_REQUIRED WORK_. In the entries below, begin at the line that has "grey shoe: 14 -> 12", stop after the line that has "brown screwdriver: 2 -> 3", and output those lines exactly with no pictures.

_PROVIDED ENTRIES_.
-=-=-=-=-

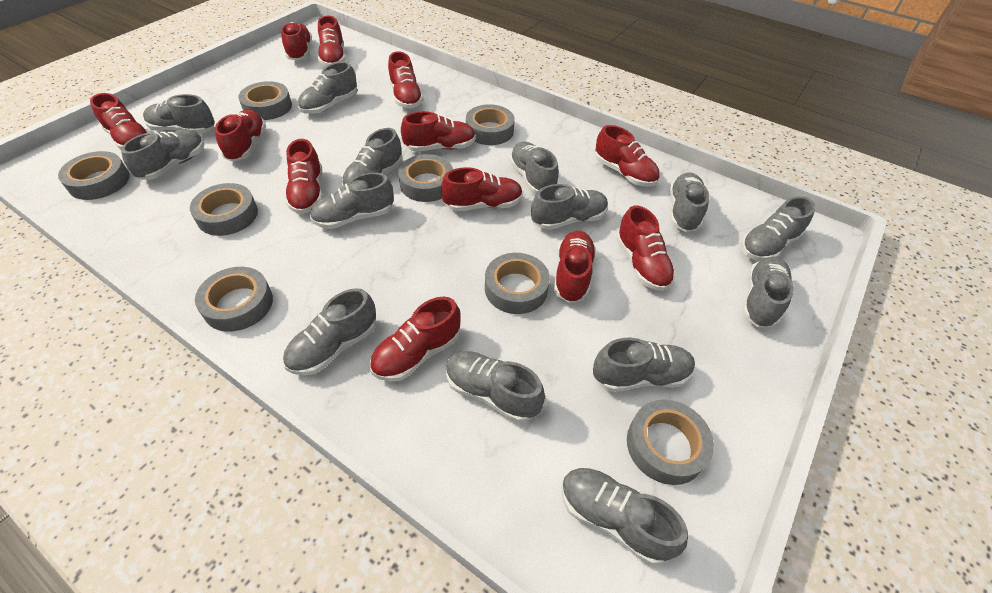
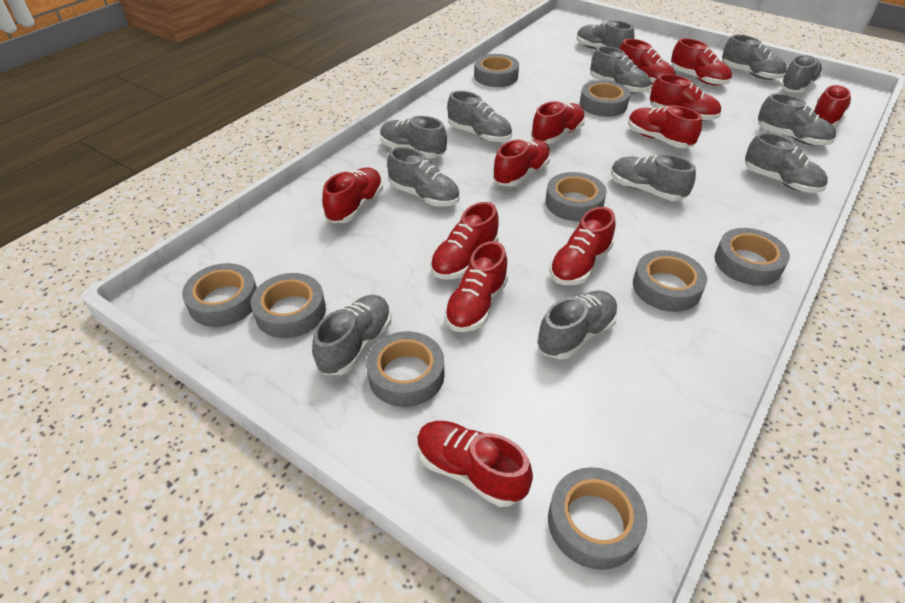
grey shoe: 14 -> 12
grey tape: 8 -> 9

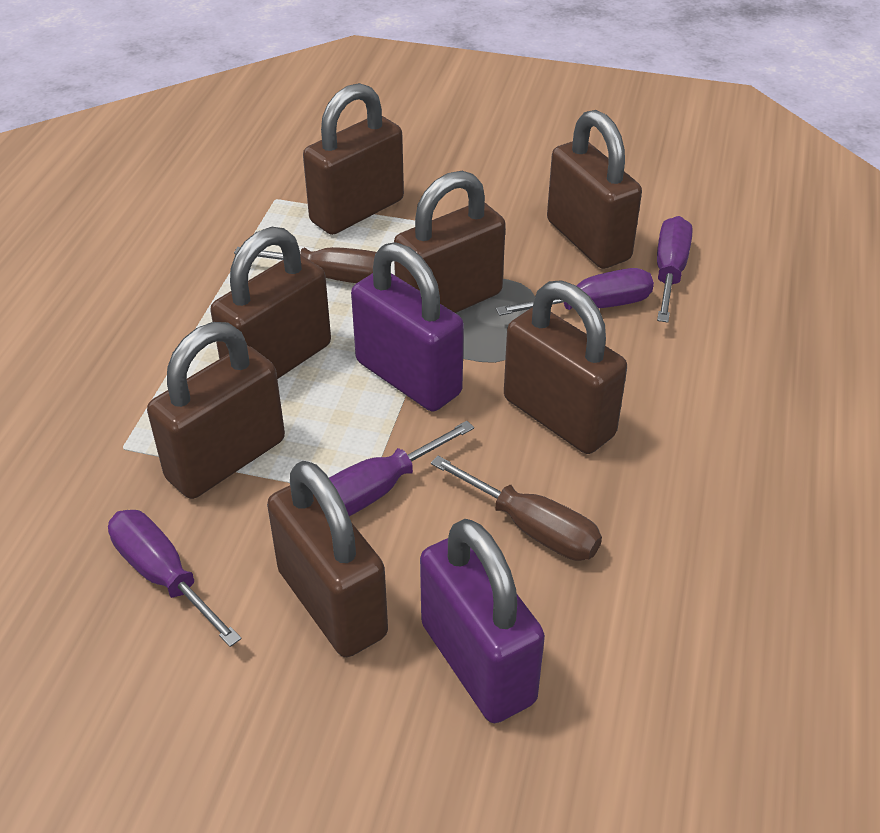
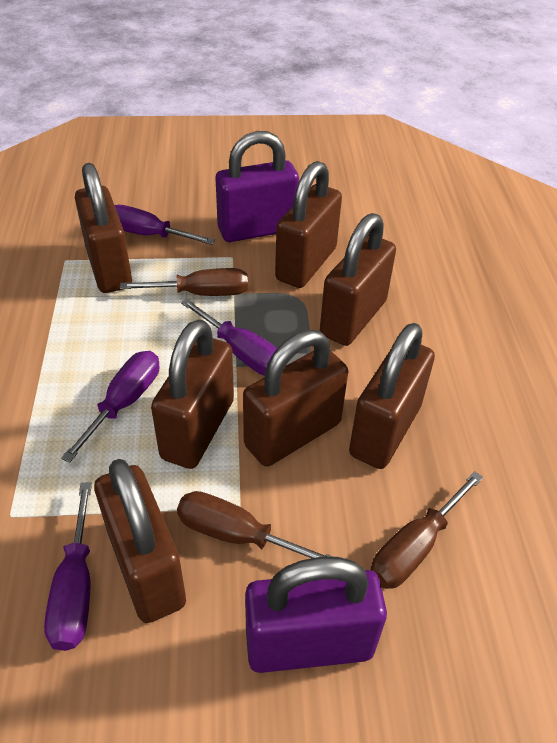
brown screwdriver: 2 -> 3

-=-=-=-=-

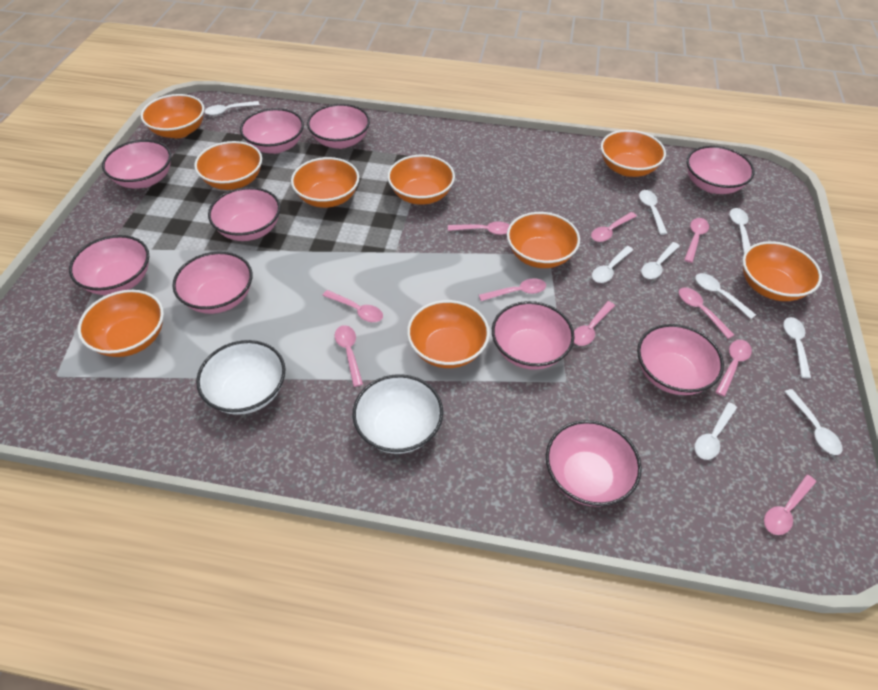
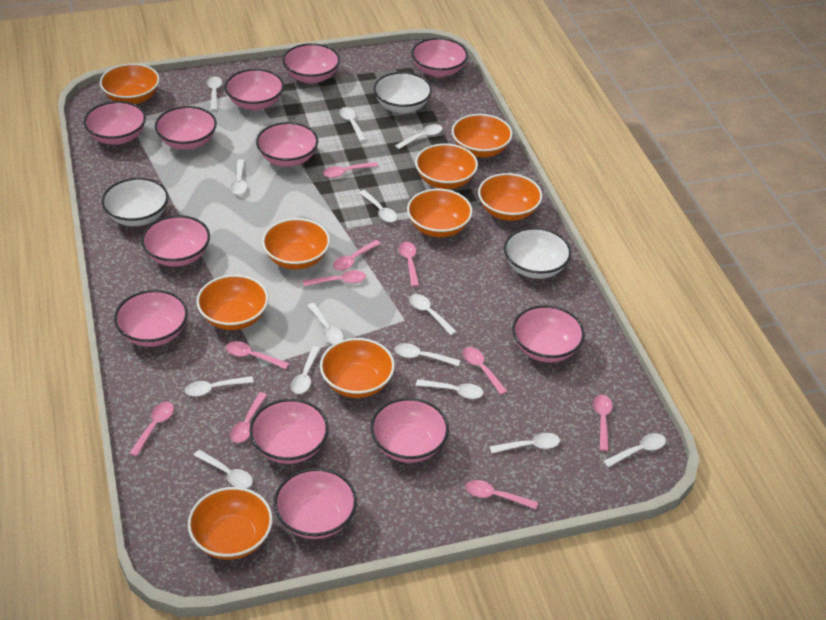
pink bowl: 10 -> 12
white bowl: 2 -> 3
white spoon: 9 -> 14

-=-=-=-=-

_SOLUTION FOR THIS PROBLEM_.
grey shoe: 14 -> 12
grey tape: 8 -> 9

brown screwdriver: 2 -> 3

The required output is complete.